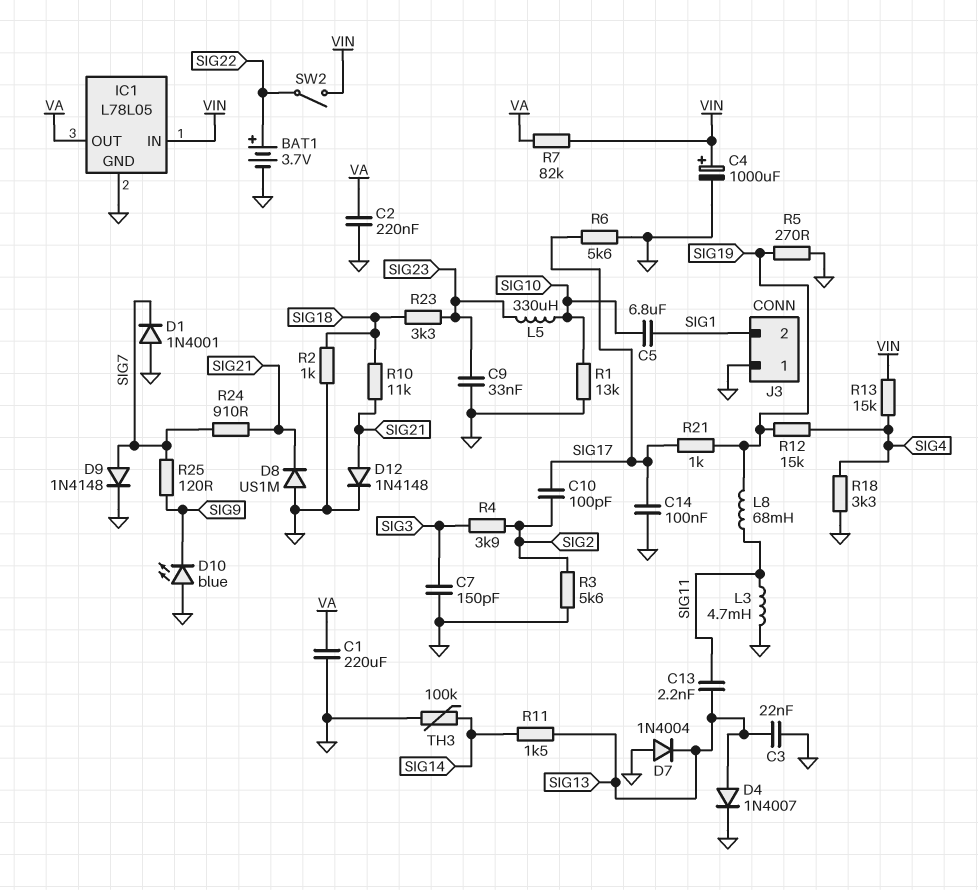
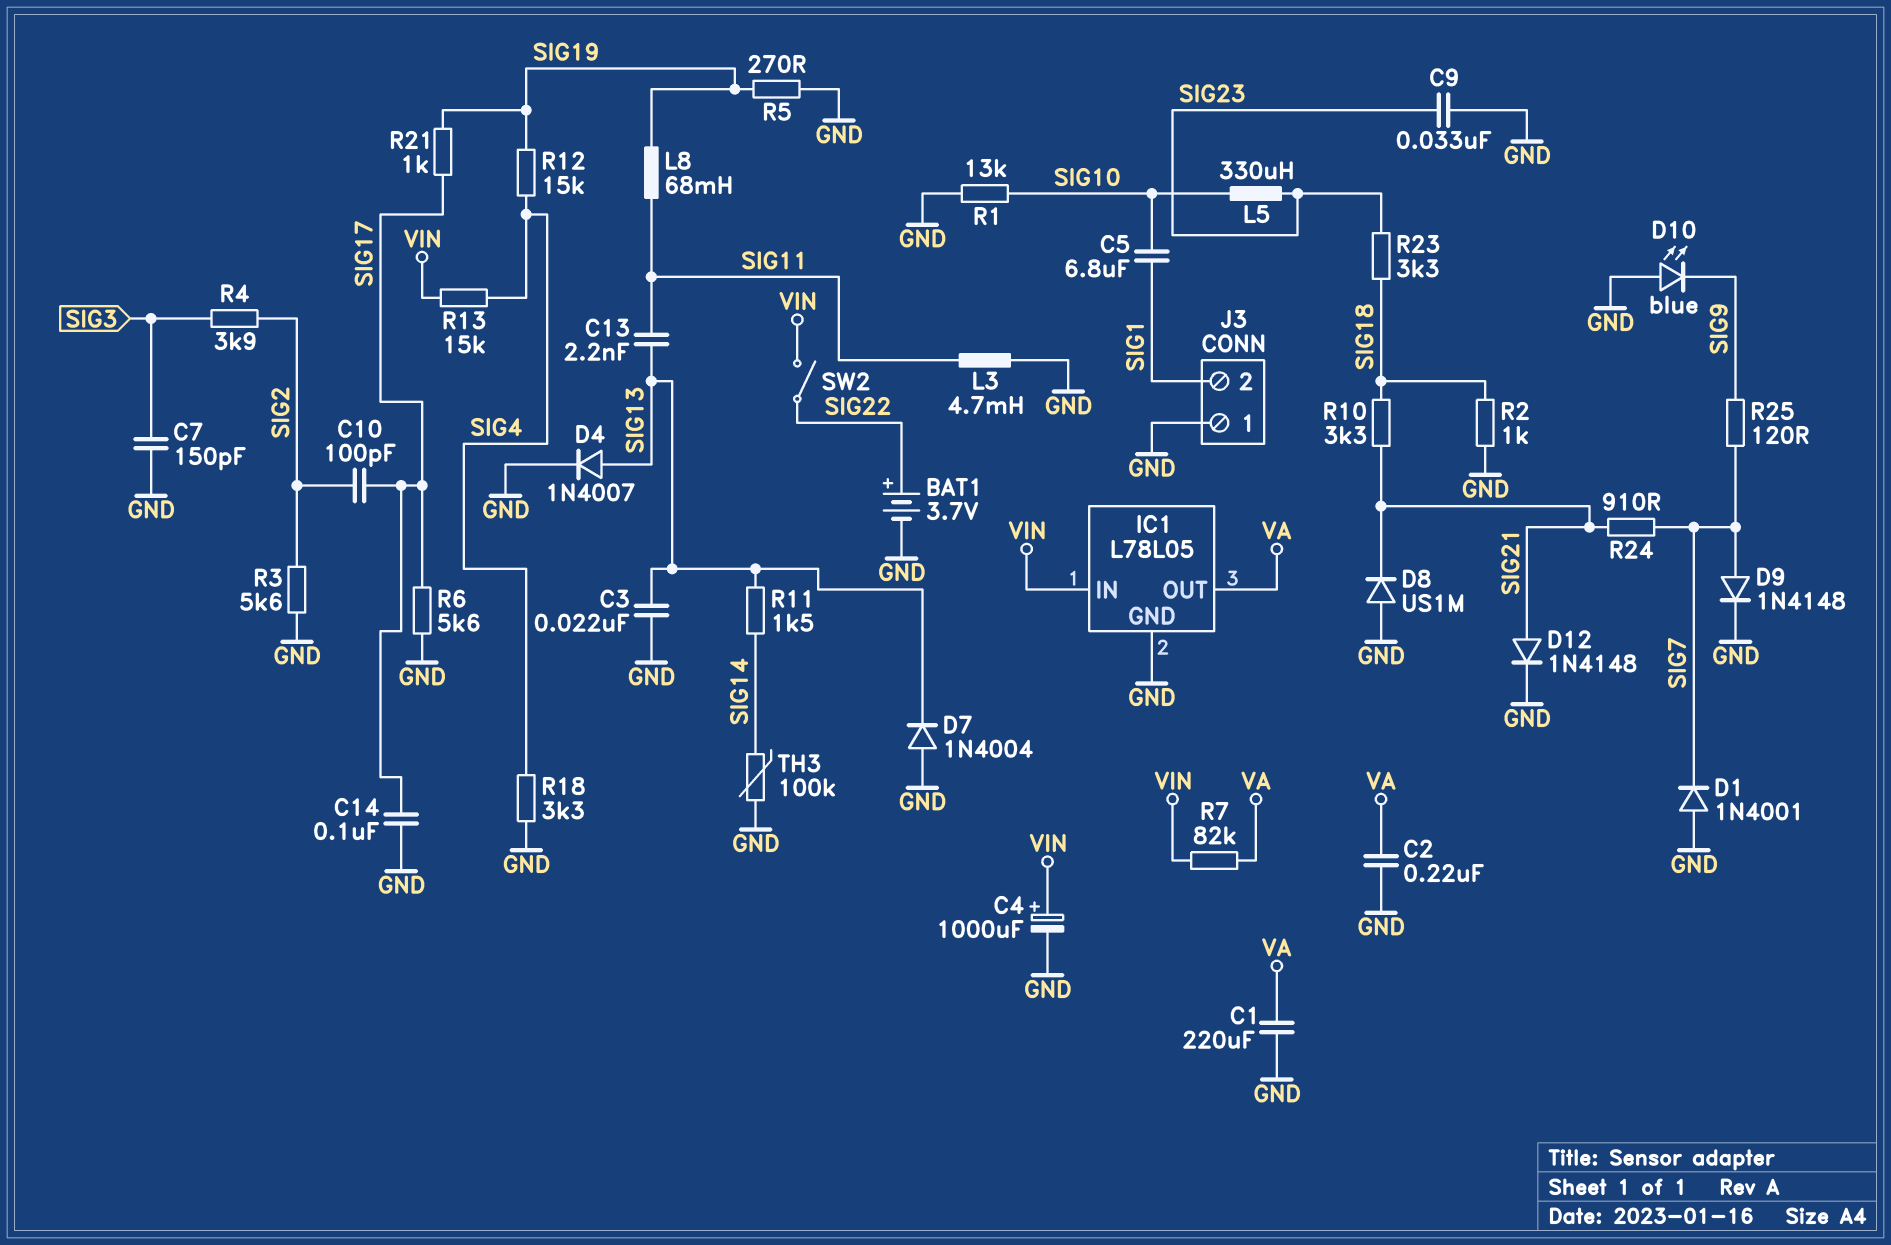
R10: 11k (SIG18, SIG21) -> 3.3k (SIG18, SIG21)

--

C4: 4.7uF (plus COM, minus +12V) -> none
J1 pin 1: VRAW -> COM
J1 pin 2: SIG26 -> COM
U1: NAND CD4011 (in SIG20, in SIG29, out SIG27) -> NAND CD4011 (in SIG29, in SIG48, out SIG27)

* [GOAL OF THE EXERCISE]: Beginning with the line that has "J1 pin 2: SIG26 -> COM" and ending with the line that has "U1: NAND CD4011", set down the lines above exactly and include no others.

* [WRITTEN SOLUTION]:
J1 pin 2: SIG26 -> COM
U1: NAND CD4011 (in SIG20, in SIG29, out SIG27) -> NAND CD4011 (in SIG29, in SIG48, out SIG27)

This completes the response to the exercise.